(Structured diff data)
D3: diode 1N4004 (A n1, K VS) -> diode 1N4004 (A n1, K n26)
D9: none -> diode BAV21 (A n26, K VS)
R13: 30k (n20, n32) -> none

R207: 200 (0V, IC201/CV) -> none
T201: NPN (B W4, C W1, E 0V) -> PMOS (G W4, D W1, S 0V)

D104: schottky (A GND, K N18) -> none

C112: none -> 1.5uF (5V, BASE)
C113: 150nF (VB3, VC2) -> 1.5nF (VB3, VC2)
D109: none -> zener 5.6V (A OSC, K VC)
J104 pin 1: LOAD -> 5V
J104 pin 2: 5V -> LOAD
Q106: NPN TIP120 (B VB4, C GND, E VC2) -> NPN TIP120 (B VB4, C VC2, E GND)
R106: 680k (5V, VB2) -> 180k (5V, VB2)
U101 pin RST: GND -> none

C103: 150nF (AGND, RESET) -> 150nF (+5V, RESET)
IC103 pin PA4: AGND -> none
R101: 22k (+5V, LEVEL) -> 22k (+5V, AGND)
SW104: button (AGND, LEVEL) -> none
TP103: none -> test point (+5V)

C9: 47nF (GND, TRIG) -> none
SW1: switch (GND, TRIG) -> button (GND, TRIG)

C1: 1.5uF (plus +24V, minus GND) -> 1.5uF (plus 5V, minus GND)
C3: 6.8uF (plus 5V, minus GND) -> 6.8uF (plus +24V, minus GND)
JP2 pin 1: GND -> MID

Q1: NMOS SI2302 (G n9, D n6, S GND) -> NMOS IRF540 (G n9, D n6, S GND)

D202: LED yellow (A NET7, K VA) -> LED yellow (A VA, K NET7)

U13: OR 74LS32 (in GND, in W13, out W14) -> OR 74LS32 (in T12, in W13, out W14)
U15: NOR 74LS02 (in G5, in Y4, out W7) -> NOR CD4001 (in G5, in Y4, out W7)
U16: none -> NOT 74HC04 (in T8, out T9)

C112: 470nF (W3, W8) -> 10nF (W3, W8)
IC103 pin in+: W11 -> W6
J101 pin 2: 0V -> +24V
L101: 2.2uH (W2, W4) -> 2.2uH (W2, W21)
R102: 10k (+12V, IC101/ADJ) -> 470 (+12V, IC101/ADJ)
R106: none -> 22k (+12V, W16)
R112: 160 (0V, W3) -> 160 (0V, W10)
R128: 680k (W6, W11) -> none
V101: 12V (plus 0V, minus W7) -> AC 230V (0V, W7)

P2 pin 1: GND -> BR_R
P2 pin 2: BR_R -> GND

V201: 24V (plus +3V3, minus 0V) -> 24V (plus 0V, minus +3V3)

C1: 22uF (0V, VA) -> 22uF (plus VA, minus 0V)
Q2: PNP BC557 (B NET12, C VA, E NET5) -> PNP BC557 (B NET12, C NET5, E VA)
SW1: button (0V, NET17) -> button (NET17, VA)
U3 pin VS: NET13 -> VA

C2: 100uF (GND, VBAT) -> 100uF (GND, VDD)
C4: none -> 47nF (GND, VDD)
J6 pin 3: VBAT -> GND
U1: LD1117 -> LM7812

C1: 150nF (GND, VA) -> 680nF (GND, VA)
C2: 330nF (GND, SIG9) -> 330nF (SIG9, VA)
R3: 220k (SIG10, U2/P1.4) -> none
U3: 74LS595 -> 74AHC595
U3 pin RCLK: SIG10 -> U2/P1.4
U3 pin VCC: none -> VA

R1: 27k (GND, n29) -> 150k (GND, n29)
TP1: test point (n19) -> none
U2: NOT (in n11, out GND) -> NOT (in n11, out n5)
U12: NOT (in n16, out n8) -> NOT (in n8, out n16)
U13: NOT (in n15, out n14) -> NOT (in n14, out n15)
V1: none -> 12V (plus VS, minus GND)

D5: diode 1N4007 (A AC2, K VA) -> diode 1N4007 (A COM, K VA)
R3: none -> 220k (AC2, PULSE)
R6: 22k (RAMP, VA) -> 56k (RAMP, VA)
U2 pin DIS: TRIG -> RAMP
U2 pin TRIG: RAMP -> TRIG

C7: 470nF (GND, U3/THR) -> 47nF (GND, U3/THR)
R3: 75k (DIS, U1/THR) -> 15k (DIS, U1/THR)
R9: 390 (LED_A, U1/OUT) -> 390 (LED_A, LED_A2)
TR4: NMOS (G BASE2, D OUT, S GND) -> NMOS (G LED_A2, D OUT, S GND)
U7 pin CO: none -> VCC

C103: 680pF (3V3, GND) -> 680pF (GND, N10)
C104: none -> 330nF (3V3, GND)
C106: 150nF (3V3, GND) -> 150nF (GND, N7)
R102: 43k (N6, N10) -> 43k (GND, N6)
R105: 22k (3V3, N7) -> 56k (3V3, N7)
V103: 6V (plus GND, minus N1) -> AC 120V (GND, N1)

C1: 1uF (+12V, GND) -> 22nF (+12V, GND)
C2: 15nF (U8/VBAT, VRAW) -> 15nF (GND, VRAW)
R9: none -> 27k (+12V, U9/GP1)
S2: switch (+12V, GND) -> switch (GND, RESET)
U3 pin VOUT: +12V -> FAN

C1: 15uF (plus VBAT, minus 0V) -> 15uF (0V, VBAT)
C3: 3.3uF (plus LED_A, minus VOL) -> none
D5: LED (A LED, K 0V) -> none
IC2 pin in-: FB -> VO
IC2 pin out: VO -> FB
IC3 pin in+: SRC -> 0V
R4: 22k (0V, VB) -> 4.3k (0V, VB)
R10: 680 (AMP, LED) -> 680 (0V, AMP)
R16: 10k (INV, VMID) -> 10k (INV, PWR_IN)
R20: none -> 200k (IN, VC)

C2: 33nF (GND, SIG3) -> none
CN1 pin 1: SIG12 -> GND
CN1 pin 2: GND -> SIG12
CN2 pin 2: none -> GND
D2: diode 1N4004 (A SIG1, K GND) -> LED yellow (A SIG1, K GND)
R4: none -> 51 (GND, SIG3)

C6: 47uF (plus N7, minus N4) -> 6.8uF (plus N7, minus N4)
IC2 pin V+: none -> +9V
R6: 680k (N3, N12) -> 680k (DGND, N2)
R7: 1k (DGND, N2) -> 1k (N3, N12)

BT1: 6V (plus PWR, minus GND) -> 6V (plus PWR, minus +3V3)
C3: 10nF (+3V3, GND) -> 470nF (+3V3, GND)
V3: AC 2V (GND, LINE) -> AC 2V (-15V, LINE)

→ Goal of the exercise
Which lines above contain the word "VBAT"? Copy each of them.

→ Output of the exercise
C2: 100uF (GND, VBAT) -> 100uF (GND, VDD)
J6 pin 3: VBAT -> GND
C2: 15nF (U8/VBAT, VRAW) -> 15nF (GND, VRAW)
C1: 15uF (plus VBAT, minus 0V) -> 15uF (0V, VBAT)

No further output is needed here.